→ WORK REQUIRED: From the first line to the last, write out the data below exactly.

*** TASK INPUT ***

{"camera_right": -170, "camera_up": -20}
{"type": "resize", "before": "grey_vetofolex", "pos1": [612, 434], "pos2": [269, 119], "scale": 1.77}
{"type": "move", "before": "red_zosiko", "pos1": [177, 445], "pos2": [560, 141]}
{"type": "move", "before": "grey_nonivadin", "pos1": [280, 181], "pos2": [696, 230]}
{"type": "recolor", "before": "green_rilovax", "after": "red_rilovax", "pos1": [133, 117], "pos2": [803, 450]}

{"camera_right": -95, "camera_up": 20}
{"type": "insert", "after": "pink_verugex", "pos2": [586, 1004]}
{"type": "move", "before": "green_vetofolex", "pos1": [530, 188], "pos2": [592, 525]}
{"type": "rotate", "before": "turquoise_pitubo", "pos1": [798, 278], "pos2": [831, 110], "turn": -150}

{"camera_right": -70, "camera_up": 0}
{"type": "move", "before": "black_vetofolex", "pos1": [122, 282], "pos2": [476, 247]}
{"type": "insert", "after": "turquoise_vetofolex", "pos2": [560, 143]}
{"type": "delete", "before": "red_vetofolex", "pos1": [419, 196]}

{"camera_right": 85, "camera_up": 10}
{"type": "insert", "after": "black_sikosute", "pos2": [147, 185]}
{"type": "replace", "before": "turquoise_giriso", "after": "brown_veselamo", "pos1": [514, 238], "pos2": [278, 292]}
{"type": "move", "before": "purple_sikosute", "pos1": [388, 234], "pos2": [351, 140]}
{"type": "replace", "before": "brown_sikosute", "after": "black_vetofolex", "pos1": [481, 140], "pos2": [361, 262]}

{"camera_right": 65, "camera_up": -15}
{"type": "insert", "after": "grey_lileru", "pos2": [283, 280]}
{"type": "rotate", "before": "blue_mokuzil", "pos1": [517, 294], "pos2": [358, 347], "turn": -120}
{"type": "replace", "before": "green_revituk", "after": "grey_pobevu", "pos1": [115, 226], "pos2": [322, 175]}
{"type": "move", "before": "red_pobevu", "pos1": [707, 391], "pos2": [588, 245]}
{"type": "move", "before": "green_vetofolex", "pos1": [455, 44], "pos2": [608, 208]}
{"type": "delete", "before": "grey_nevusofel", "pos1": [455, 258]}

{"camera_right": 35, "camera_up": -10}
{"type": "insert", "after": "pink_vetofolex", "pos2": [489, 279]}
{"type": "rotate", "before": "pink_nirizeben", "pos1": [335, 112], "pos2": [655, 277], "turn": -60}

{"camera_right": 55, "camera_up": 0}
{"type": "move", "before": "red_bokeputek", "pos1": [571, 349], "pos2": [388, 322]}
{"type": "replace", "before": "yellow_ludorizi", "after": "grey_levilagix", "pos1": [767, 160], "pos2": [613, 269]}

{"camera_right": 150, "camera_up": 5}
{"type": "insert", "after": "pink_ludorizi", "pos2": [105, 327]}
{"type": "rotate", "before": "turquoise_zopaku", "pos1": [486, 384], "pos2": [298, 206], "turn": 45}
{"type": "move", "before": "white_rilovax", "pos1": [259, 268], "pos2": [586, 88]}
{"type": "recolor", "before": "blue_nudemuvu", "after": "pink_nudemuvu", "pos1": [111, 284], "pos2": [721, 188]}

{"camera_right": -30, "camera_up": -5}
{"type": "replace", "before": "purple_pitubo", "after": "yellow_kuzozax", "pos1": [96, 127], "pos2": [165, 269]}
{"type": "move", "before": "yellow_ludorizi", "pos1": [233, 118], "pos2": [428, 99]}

*** End of TASK INPUT ***

→ SOLUTION TO THE EXERCISE:
{"camera_right": -170, "camera_up": -20}
{"type": "resize", "before": "grey_vetofolex", "pos1": [612, 434], "pos2": [269, 119], "scale": 1.77}
{"type": "move", "before": "red_zosiko", "pos1": [177, 445], "pos2": [560, 141]}
{"type": "move", "before": "grey_nonivadin", "pos1": [280, 181], "pos2": [696, 230]}
{"type": "recolor", "before": "green_rilovax", "after": "red_rilovax", "pos1": [133, 117], "pos2": [803, 450]}

{"camera_right": -95, "camera_up": 20}
{"type": "insert", "after": "pink_verugex", "pos2": [586, 1004]}
{"type": "move", "before": "green_vetofolex", "pos1": [530, 188], "pos2": [592, 525]}
{"type": "rotate", "before": "turquoise_pitubo", "pos1": [798, 278], "pos2": [831, 110], "turn": -150}

{"camera_right": -70, "camera_up": 0}
{"type": "move", "before": "black_vetofolex", "pos1": [122, 282], "pos2": [476, 247]}
{"type": "insert", "after": "turquoise_vetofolex", "pos2": [560, 143]}
{"type": "delete", "before": "red_vetofolex", "pos1": [419, 196]}

{"camera_right": 85, "camera_up": 10}
{"type": "insert", "after": "black_sikosute", "pos2": [147, 185]}
{"type": "replace", "before": "turquoise_giriso", "after": "brown_veselamo", "pos1": [514, 238], "pos2": [278, 292]}
{"type": "move", "before": "purple_sikosute", "pos1": [388, 234], "pos2": [351, 140]}
{"type": "replace", "before": "brown_sikosute", "after": "black_vetofolex", "pos1": [481, 140], "pos2": [361, 262]}

{"camera_right": 65, "camera_up": -15}
{"type": "insert", "after": "grey_lileru", "pos2": [283, 280]}
{"type": "rotate", "before": "blue_mokuzil", "pos1": [517, 294], "pos2": [358, 347], "turn": -120}
{"type": "replace", "before": "green_revituk", "after": "grey_pobevu", "pos1": [115, 226], "pos2": [322, 175]}
{"type": "move", "before": "red_pobevu", "pos1": [707, 391], "pos2": [588, 245]}
{"type": "move", "before": "green_vetofolex", "pos1": [455, 44], "pos2": [608, 208]}
{"type": "delete", "before": "grey_nevusofel", "pos1": [455, 258]}

{"camera_right": 35, "camera_up": -10}
{"type": "insert", "after": "pink_vetofolex", "pos2": [489, 279]}
{"type": "rotate", "before": "pink_nirizeben", "pos1": [335, 112], "pos2": [655, 277], "turn": -60}

{"camera_right": 55, "camera_up": 0}
{"type": "move", "before": "red_bokeputek", "pos1": [571, 349], "pos2": [388, 322]}
{"type": "replace", "before": "yellow_ludorizi", "after": "grey_levilagix", "pos1": [767, 160], "pos2": [613, 269]}

{"camera_right": 150, "camera_up": 5}
{"type": "insert", "after": "pink_ludorizi", "pos2": [105, 327]}
{"type": "rotate", "before": "turquoise_zopaku", "pos1": [486, 384], "pos2": [298, 206], "turn": 45}
{"type": "move", "before": "white_rilovax", "pos1": [259, 268], "pos2": [586, 88]}
{"type": "recolor", "before": "blue_nudemuvu", "after": "pink_nudemuvu", "pos1": [111, 284], "pos2": [721, 188]}

{"camera_right": -30, "camera_up": -5}
{"type": "replace", "before": "purple_pitubo", "after": "yellow_kuzozax", "pos1": [96, 127], "pos2": [165, 269]}
{"type": "move", "before": "yellow_ludorizi", "pos1": [233, 118], "pos2": [428, 99]}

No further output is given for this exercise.